*** Opening Collected material ***
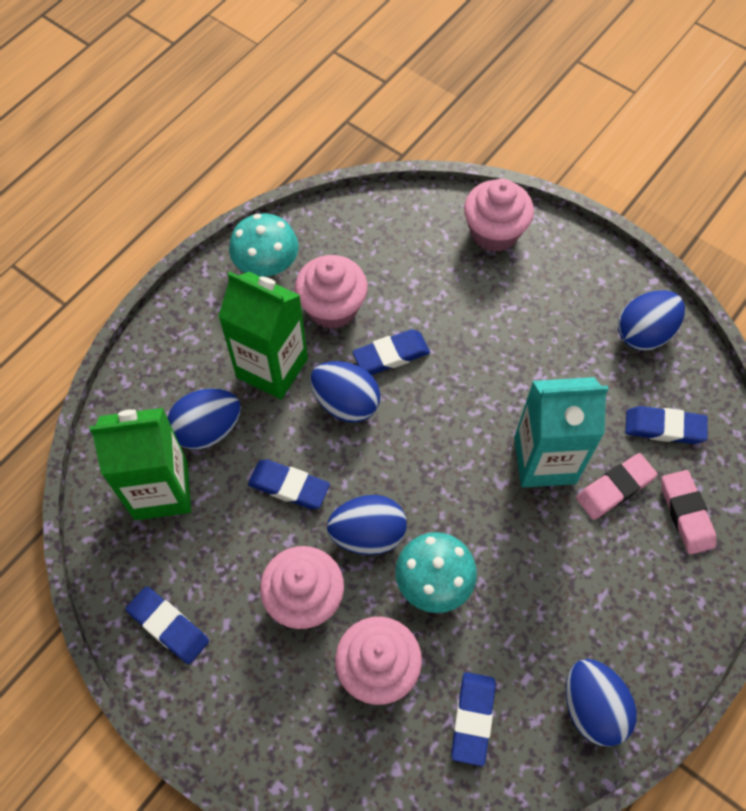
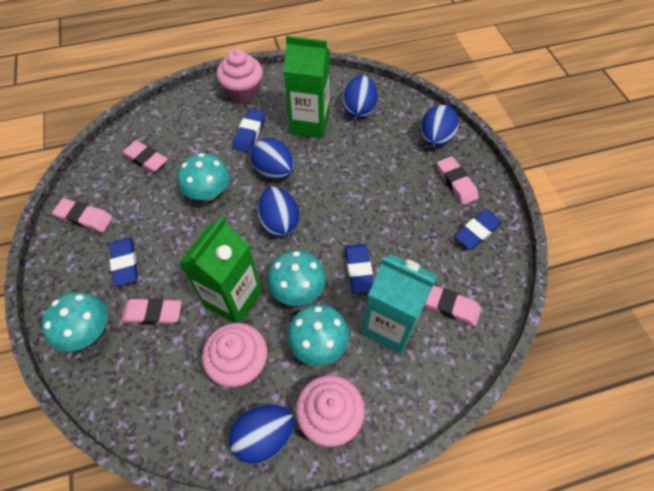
blue eraser: 5 -> 4
pink cupcake: 4 -> 3
pink eraser: 2 -> 5
turquoise mushroom: 2 -> 4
*** Closing Collected material ***
--- Task ---
Copy the whole of the material above exactly, and exclude every picture.

--- Result for this exercise ---
blue eraser: 5 -> 4
pink cupcake: 4 -> 3
pink eraser: 2 -> 5
turquoise mushroom: 2 -> 4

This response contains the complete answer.